**What you have to do:**
Search the records below for the string "ellipse", and report each line that contains it.

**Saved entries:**
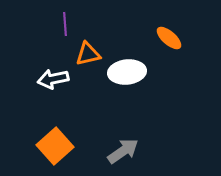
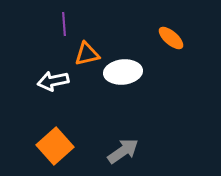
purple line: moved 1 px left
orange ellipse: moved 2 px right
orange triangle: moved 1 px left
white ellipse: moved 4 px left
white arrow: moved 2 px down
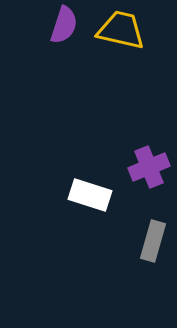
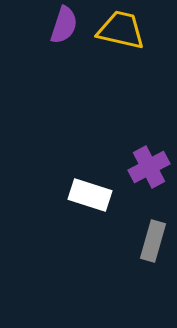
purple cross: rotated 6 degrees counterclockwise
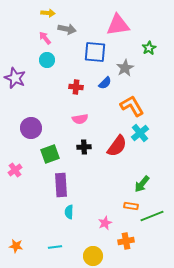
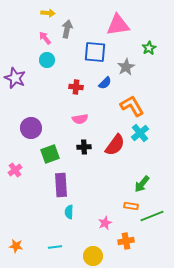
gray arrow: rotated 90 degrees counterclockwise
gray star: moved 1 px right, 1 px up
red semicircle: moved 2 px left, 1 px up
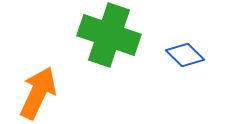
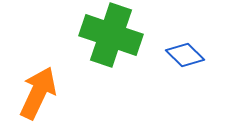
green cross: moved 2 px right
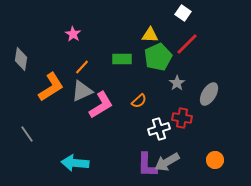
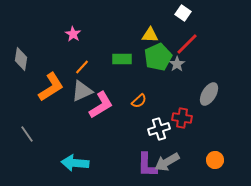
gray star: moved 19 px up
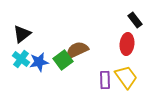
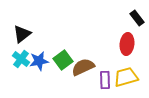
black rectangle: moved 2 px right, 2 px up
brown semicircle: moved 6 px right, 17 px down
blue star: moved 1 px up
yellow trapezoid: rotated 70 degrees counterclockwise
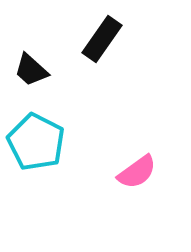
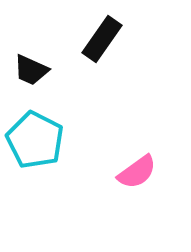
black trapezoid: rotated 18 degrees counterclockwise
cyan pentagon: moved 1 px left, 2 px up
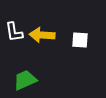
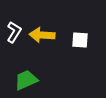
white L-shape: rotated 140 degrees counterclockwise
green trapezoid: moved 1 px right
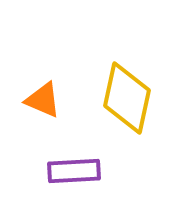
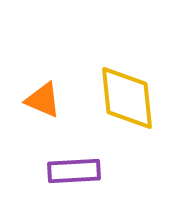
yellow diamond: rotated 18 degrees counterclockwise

**Response for this exercise:**
orange ellipse: moved 2 px right
white ellipse: moved 4 px left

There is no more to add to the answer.